# Problem details
For this exercise, reproduce only the lines from the one holding "TFT2 pin SCK: SCK -> none" through the final line of the data below, exactly, and omit pictures.
--- Excerpted data ---
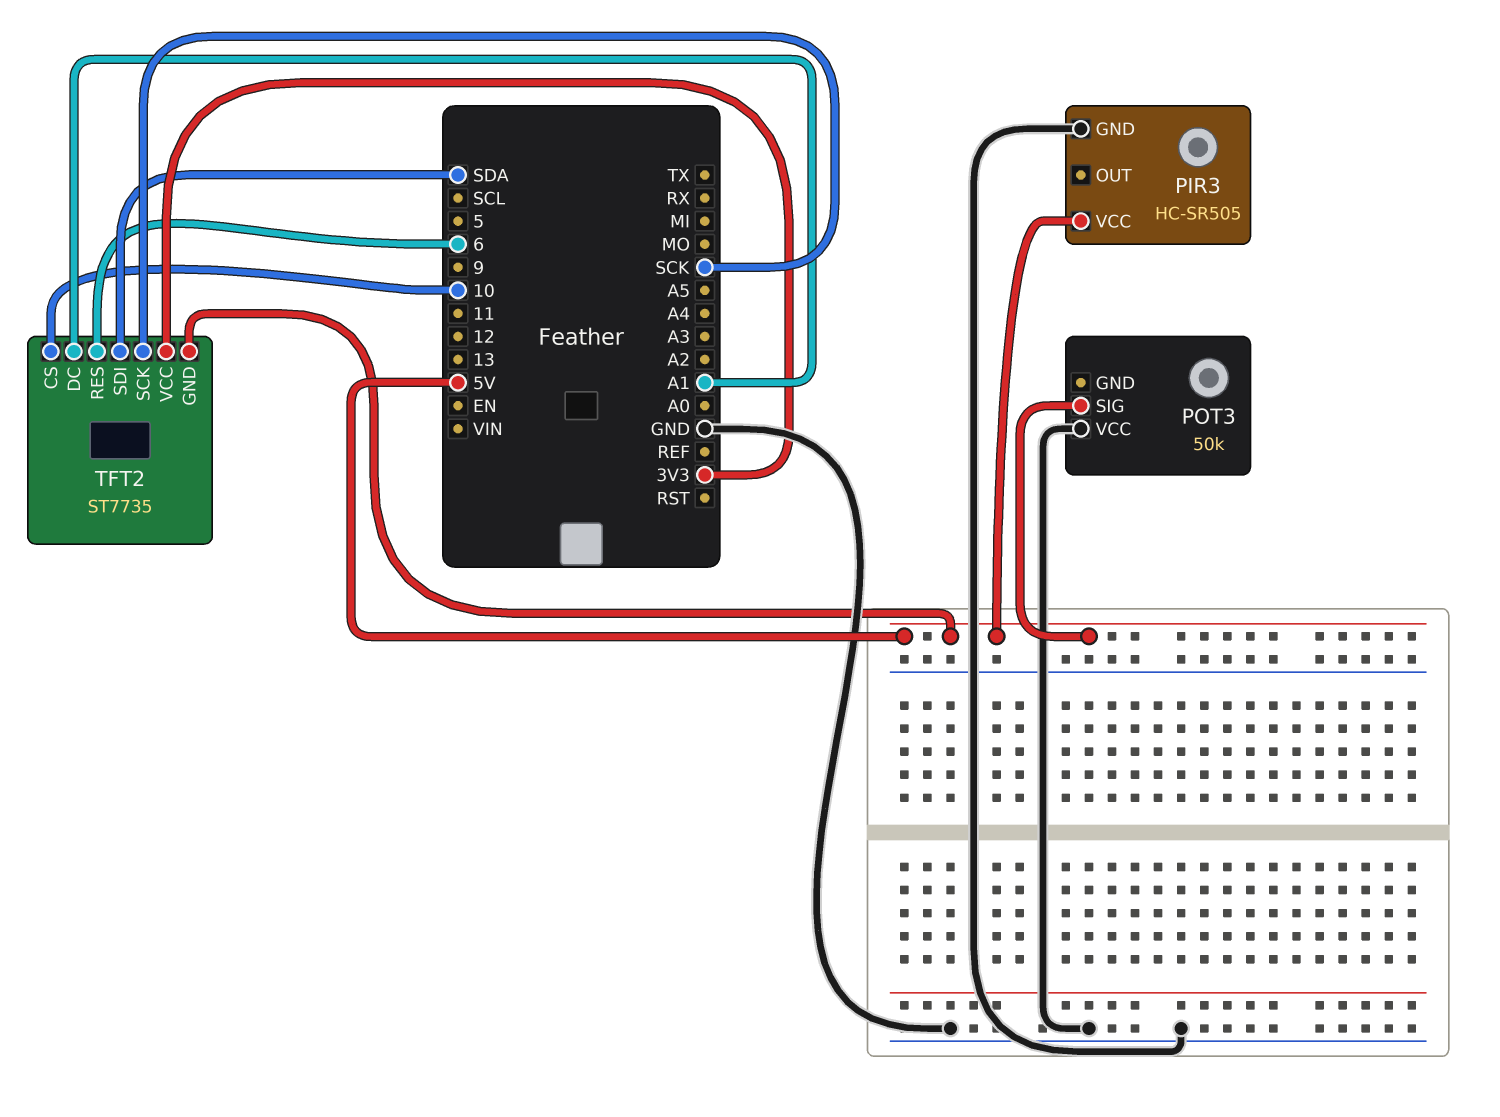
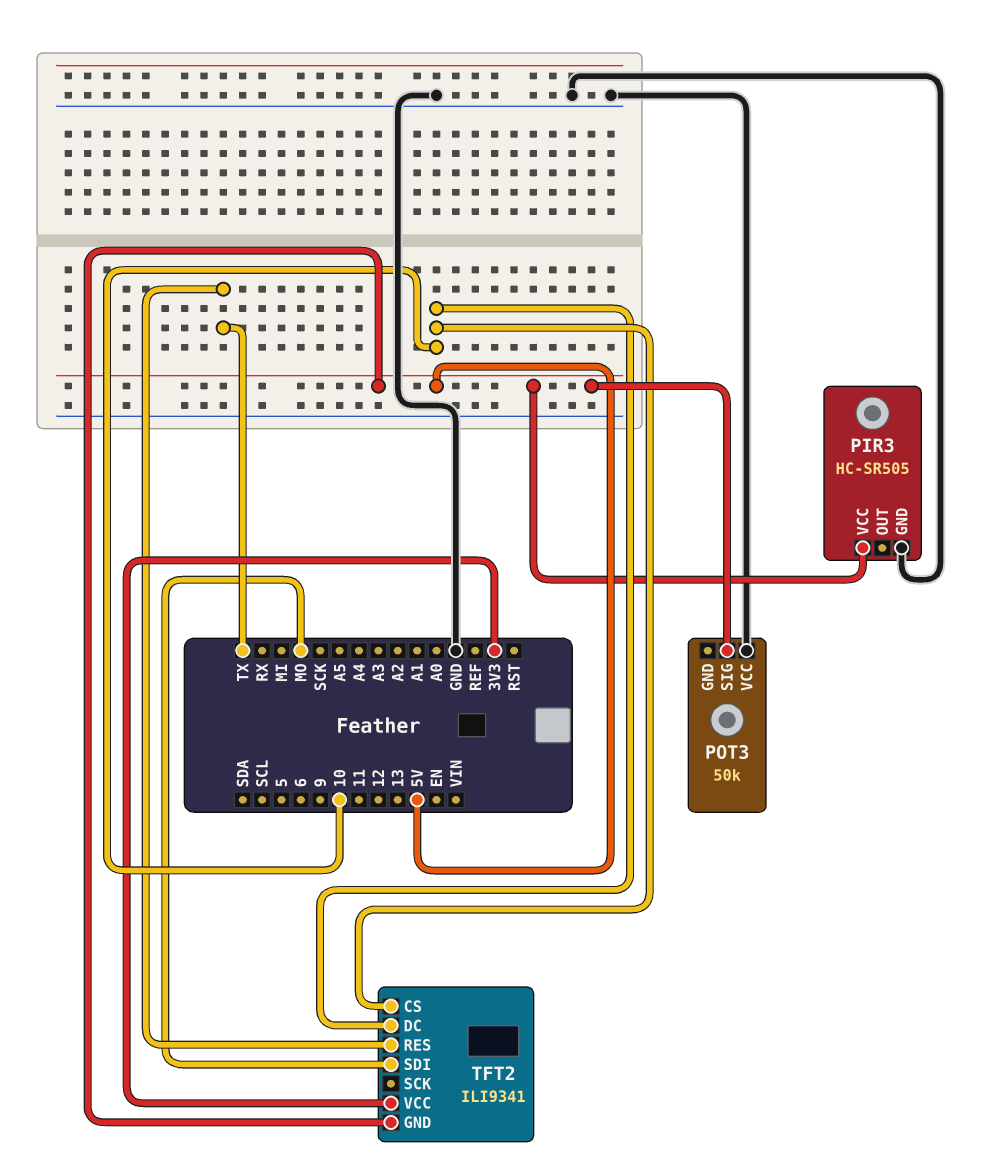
TFT2: ST7735 -> ILI9341
TFT2 pin DC: A1 -> 10
TFT2 pin RES: 6 -> TX
TFT2 pin SCK: SCK -> none
TFT2 pin SDI: SDA -> MO

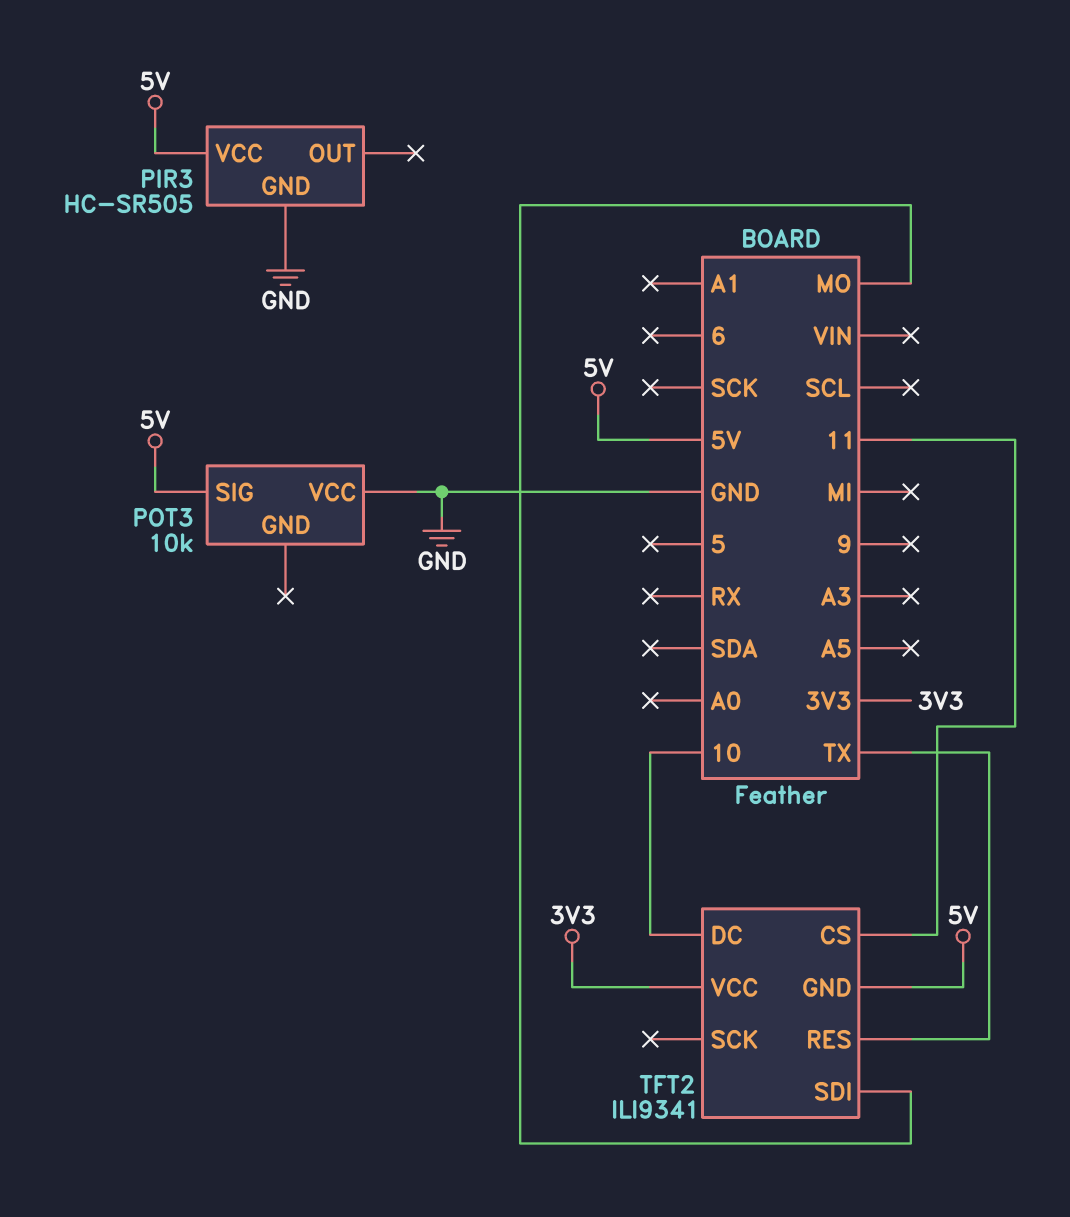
POT3: 50k -> 10k
TFT2 pin CS: 10 -> 11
---
# Your solution
TFT2 pin SCK: SCK -> none
TFT2 pin SDI: SDA -> MO

POT3: 50k -> 10k
TFT2 pin CS: 10 -> 11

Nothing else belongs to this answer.